━━━ STUDY MATERIAL
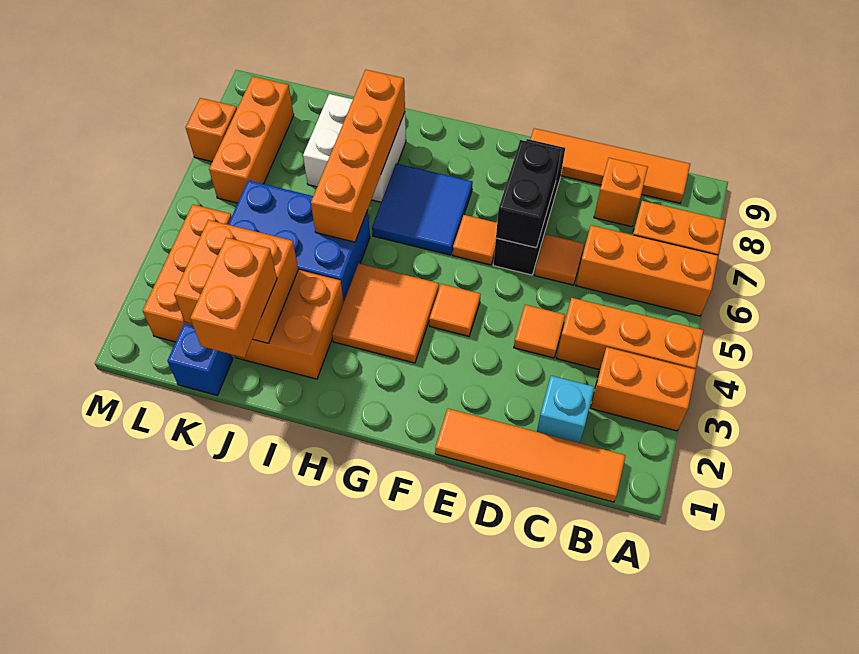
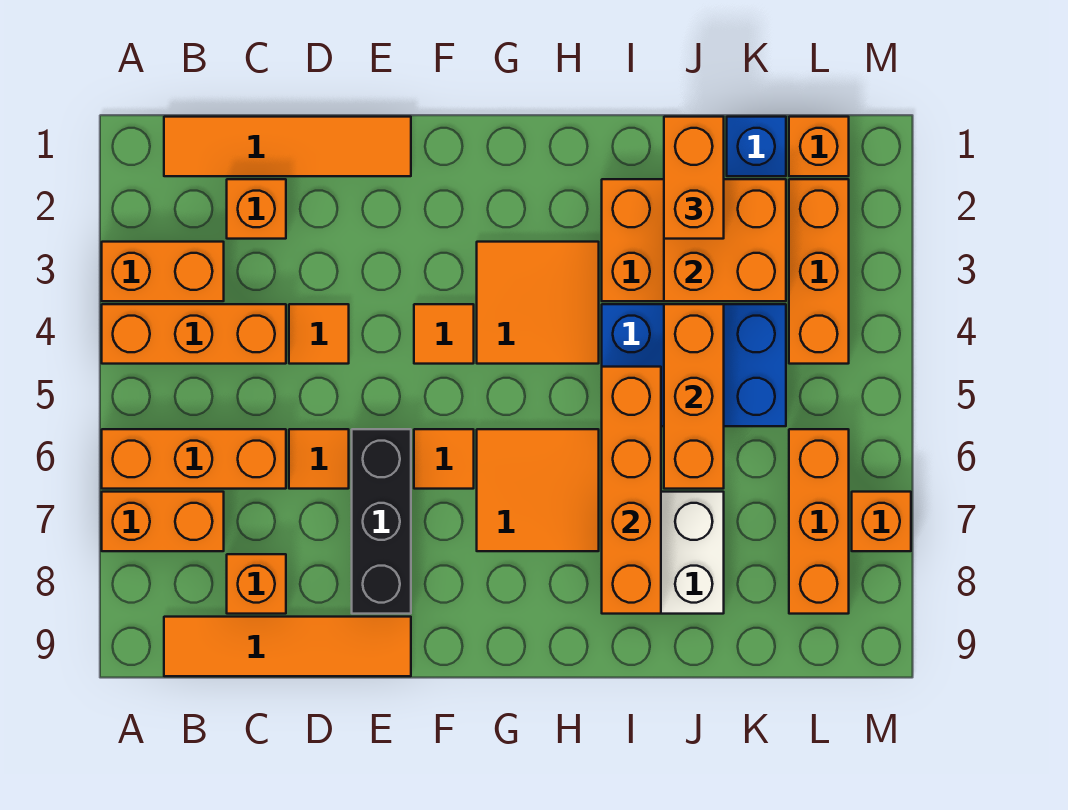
cyan brick C2 level 1 -> orange brick C2 level 1
black brick E6:E7 level 2 -> none
blue tile G6:H7 level 1 -> orange tile G6:H7 level 1
none -> orange brick J4:J6 level 2
none -> orange brick L1 level 1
━━━━━━
• [PROBLEM TO SOLVE] Please print exactly the lines from the one containing "blue tile G6:H7" through the last line of the material.

• [ANSWER SPACE]
blue tile G6:H7 level 1 -> orange tile G6:H7 level 1
none -> orange brick J4:J6 level 2
none -> orange brick L1 level 1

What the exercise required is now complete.